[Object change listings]

=== Begin Enclosure ===

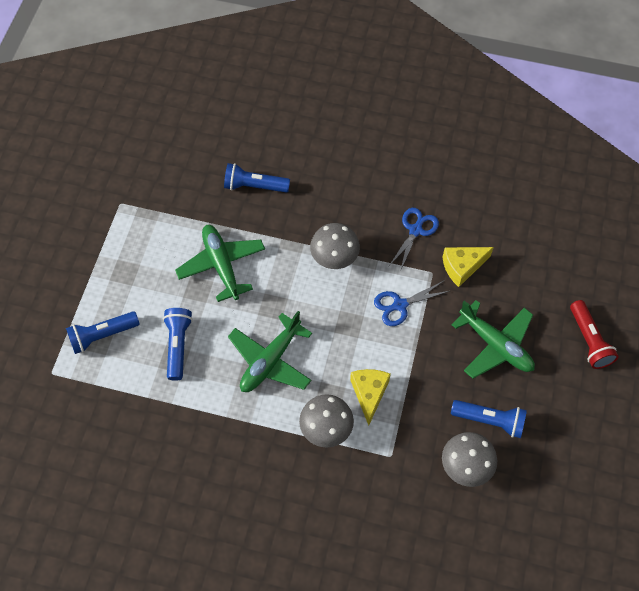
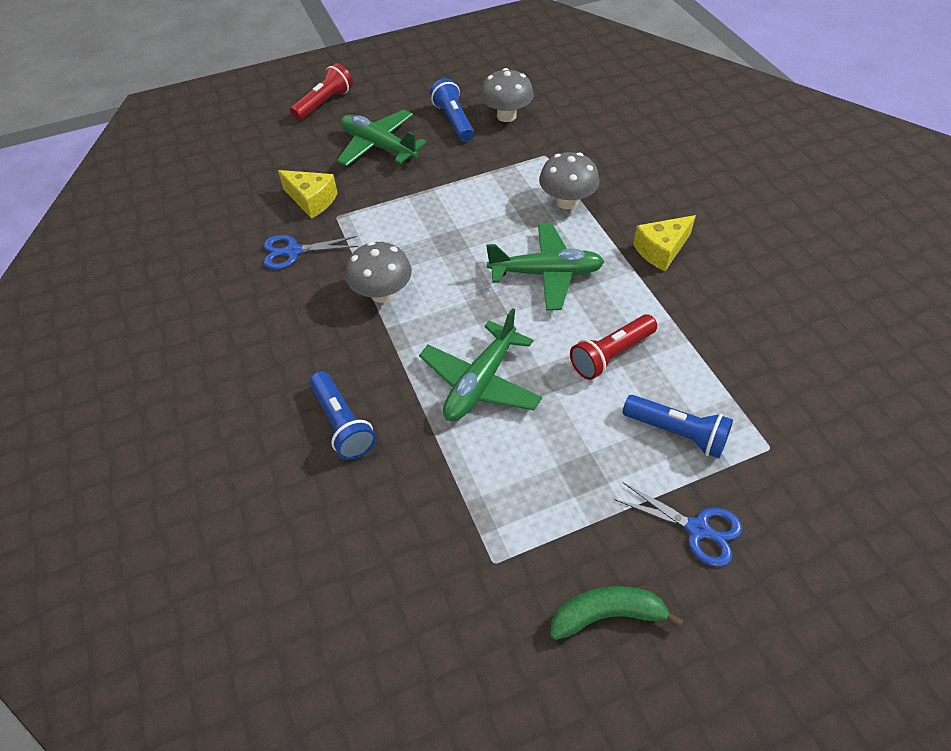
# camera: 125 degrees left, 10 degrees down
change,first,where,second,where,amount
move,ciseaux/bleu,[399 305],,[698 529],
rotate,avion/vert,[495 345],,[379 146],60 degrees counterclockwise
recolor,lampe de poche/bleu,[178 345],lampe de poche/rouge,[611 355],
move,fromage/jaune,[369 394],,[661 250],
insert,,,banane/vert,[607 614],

=== End Enclosure ===

## Your goal
Type out the data above once more, exactly, with no images included.

## Answer section
# camera: 125 degrees left, 10 degrees down
change,first,where,second,where,amount
move,ciseaux/bleu,[399 305],,[698 529],
rotate,avion/vert,[495 345],,[379 146],60 degrees counterclockwise
recolor,lampe de poche/bleu,[178 345],lampe de poche/rouge,[611 355],
move,fromage/jaune,[369 394],,[661 250],
insert,,,banane/vert,[607 614],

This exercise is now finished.